- [What to work on] Pictures aside, each record should be reproduced exactly.

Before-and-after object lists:
----------

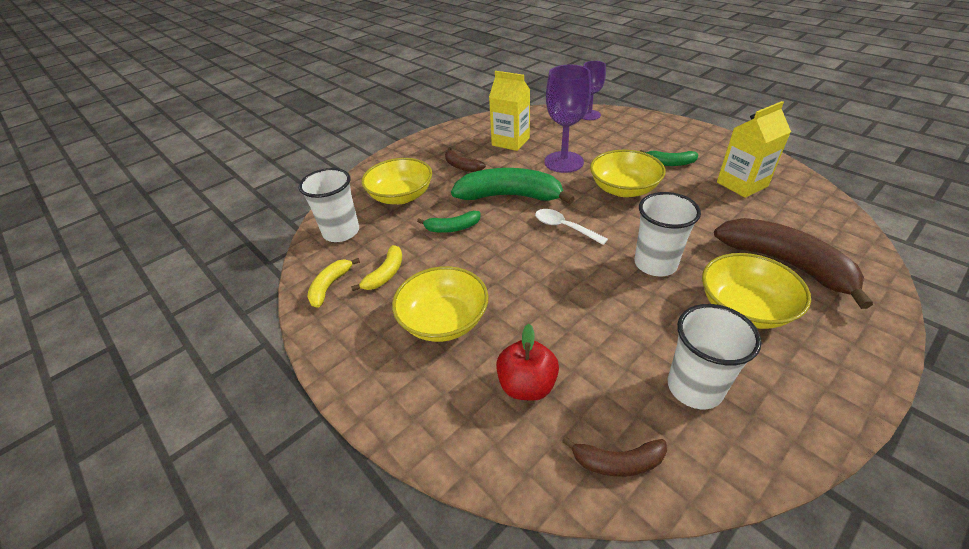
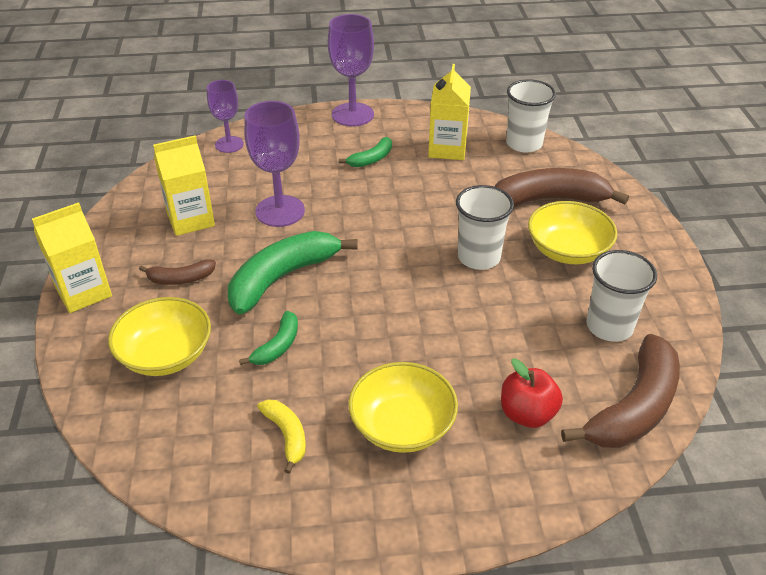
camera: 55 degrees left, 0 degrees up
(330, 286) = (250, 492): yellow banana -> none
(341, 232) = (164, 439): white cup -> white cup (524, 144)
(415, 147) = (83, 292): none -> yellow carton
(564, 227) = (374, 274): white spoon -> none
(618, 462) = (634, 408): brown banana -> brown banana, size x1.99
(623, 189) = (369, 207): yellow bowl -> none
(697, 132) = (352, 114): none -> purple goblet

----------

- [Solution for this problem]
camera: 55 degrees left, 0 degrees up
(330, 286) = (250, 492): yellow banana -> none
(341, 232) = (164, 439): white cup -> white cup (524, 144)
(415, 147) = (83, 292): none -> yellow carton
(564, 227) = (374, 274): white spoon -> none
(618, 462) = (634, 408): brown banana -> brown banana, size x1.99
(623, 189) = (369, 207): yellow bowl -> none
(697, 132) = (352, 114): none -> purple goblet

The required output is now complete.